Collected data entries:
----
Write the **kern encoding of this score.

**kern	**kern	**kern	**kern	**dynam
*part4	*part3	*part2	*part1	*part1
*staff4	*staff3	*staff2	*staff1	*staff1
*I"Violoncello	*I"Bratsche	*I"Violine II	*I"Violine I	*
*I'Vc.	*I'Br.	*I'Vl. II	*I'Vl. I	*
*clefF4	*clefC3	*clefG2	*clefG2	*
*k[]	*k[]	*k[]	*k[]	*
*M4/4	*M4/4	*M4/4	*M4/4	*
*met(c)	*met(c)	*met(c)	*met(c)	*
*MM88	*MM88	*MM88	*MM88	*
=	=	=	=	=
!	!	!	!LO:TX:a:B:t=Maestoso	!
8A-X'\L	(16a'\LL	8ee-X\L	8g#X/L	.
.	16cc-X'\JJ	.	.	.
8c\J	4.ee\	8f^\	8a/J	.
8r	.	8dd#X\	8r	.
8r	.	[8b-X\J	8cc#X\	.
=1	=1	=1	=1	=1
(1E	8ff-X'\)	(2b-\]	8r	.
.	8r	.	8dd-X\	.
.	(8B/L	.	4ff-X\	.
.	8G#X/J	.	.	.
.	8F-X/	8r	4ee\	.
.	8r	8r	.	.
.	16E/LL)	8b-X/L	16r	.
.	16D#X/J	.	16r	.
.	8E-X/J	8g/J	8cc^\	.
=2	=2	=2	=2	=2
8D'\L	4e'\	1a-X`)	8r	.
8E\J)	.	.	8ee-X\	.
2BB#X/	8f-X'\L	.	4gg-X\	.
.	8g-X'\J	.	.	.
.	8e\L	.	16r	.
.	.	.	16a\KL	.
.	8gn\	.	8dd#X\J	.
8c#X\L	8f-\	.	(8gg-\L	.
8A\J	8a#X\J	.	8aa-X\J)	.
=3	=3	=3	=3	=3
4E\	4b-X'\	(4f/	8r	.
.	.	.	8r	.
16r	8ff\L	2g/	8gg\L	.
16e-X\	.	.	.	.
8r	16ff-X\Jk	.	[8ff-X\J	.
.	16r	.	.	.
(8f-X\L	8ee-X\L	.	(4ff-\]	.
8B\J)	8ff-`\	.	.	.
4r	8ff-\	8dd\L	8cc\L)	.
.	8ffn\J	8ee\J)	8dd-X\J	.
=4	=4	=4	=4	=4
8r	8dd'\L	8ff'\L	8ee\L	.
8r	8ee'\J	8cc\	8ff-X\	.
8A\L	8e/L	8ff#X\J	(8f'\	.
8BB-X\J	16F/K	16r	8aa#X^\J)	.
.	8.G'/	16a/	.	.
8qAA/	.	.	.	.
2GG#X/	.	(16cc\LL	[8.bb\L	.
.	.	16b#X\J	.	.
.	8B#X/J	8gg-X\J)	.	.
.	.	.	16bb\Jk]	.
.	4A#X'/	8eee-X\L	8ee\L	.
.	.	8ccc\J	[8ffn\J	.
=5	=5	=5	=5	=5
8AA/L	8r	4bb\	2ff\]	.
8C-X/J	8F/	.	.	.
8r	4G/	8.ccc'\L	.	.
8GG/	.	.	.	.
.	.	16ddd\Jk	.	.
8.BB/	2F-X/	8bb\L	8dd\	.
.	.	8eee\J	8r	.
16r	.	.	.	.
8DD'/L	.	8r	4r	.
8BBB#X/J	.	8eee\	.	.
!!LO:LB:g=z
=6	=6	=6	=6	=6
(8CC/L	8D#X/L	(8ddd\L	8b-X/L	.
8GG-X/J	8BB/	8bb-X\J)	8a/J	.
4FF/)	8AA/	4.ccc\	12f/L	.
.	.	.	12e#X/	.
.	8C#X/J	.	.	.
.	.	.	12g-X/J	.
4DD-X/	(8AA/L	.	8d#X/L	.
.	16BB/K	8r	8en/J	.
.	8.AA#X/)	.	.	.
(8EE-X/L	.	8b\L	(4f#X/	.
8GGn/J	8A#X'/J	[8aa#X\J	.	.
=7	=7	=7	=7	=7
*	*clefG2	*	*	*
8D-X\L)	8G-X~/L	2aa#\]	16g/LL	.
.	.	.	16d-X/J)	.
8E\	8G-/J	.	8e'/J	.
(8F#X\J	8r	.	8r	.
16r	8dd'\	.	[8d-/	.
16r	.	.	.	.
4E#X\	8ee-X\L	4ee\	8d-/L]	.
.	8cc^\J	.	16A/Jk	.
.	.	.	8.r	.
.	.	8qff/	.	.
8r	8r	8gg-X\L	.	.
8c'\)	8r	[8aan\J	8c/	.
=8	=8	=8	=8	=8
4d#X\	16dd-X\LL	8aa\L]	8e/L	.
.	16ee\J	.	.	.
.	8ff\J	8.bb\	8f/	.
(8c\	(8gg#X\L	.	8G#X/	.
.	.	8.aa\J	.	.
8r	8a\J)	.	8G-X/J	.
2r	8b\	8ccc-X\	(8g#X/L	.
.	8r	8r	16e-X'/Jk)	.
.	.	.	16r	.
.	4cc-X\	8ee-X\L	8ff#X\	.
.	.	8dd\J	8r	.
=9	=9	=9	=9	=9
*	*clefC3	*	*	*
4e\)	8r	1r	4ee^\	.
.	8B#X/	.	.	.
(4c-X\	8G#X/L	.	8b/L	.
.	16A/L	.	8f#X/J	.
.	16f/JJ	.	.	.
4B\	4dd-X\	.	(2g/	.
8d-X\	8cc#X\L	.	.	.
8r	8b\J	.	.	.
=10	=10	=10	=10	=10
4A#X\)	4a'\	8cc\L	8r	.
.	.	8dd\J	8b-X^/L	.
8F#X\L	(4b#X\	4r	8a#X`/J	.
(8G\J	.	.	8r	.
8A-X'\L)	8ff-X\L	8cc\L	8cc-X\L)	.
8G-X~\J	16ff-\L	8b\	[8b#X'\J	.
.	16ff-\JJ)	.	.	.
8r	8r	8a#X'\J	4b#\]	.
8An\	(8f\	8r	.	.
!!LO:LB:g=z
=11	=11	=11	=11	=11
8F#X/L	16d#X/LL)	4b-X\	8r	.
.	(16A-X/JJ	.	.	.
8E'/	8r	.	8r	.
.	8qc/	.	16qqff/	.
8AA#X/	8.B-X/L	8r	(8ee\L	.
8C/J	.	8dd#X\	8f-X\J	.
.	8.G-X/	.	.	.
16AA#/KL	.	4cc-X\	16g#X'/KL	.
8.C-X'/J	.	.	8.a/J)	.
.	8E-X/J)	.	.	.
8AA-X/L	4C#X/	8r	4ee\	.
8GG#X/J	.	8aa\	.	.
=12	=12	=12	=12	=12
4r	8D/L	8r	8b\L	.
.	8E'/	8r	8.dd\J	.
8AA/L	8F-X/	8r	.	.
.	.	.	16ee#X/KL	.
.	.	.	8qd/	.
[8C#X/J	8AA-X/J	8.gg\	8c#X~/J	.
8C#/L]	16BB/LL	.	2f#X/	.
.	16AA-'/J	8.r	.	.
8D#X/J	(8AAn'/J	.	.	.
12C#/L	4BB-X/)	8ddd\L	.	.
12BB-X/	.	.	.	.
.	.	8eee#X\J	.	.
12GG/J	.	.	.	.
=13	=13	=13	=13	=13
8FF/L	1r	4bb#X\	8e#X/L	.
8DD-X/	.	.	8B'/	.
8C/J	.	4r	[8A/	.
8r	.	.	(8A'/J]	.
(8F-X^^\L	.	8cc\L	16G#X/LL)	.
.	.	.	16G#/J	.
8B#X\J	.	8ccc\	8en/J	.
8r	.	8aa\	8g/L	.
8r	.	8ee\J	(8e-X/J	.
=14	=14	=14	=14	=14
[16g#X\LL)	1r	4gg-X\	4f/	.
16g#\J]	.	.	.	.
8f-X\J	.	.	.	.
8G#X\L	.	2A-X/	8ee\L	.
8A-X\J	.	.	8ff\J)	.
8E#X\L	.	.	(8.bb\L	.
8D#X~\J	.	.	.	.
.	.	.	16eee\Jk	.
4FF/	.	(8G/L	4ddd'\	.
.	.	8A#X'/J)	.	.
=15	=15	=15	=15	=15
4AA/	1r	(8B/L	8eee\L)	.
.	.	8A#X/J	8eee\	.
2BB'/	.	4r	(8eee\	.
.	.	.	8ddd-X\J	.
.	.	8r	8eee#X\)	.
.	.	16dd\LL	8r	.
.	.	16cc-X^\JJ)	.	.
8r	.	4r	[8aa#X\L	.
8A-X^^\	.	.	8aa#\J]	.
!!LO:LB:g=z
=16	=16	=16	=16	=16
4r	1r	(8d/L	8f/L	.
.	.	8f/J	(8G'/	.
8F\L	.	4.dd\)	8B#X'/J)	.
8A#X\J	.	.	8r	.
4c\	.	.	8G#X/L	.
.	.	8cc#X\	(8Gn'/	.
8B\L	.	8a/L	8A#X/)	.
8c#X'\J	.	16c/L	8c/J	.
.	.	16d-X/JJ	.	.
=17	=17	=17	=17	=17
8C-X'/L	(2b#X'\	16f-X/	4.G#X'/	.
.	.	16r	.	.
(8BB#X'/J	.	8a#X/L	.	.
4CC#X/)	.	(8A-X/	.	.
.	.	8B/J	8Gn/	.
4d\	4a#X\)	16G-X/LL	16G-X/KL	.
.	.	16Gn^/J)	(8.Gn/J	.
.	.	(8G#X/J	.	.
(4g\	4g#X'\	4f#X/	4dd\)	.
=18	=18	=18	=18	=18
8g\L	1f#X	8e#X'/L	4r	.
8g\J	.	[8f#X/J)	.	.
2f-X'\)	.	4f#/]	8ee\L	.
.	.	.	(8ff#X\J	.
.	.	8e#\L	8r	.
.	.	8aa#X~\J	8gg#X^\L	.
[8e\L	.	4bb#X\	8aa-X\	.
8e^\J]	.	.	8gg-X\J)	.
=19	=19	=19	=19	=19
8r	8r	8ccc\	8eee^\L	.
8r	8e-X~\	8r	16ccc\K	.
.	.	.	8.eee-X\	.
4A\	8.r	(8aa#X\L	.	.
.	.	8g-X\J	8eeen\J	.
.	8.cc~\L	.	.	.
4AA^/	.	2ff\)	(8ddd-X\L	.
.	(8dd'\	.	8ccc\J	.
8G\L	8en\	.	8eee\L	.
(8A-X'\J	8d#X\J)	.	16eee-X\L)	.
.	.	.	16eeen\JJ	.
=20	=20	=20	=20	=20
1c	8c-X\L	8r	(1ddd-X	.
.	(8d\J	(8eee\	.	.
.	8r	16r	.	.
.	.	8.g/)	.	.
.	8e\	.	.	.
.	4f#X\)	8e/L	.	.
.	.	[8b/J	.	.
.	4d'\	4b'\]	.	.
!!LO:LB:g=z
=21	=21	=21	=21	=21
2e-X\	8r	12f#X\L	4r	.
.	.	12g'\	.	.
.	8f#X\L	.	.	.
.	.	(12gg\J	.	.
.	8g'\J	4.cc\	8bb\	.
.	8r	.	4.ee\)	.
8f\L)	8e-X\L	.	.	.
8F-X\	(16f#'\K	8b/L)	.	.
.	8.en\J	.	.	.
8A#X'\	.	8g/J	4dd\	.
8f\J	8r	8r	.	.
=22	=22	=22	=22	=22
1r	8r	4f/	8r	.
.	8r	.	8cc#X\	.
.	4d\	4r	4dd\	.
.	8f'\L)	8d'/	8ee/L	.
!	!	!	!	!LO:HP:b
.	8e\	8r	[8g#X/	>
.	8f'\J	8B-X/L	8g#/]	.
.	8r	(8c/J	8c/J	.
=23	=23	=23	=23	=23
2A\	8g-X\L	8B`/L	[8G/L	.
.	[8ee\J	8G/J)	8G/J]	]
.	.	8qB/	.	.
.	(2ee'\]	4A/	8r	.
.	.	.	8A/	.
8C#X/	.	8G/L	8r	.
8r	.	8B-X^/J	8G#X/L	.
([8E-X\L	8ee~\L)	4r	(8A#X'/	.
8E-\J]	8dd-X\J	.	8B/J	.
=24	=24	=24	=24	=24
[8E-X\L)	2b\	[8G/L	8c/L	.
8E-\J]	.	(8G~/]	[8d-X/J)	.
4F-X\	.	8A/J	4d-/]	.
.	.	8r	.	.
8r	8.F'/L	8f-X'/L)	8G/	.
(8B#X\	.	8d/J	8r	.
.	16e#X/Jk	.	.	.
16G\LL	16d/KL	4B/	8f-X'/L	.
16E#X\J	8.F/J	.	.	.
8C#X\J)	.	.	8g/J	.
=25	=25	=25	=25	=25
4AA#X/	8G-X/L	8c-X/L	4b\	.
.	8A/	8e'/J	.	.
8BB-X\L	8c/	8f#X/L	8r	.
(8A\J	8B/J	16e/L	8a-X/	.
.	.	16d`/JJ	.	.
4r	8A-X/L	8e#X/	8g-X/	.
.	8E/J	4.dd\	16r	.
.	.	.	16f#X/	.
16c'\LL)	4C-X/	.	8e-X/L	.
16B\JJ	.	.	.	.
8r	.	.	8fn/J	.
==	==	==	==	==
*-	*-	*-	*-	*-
----
AIM OF THE EXERCISE
How many lines in the entries above contain the string "kern"? Reply with the number alone.

OUTPUT BELOW
2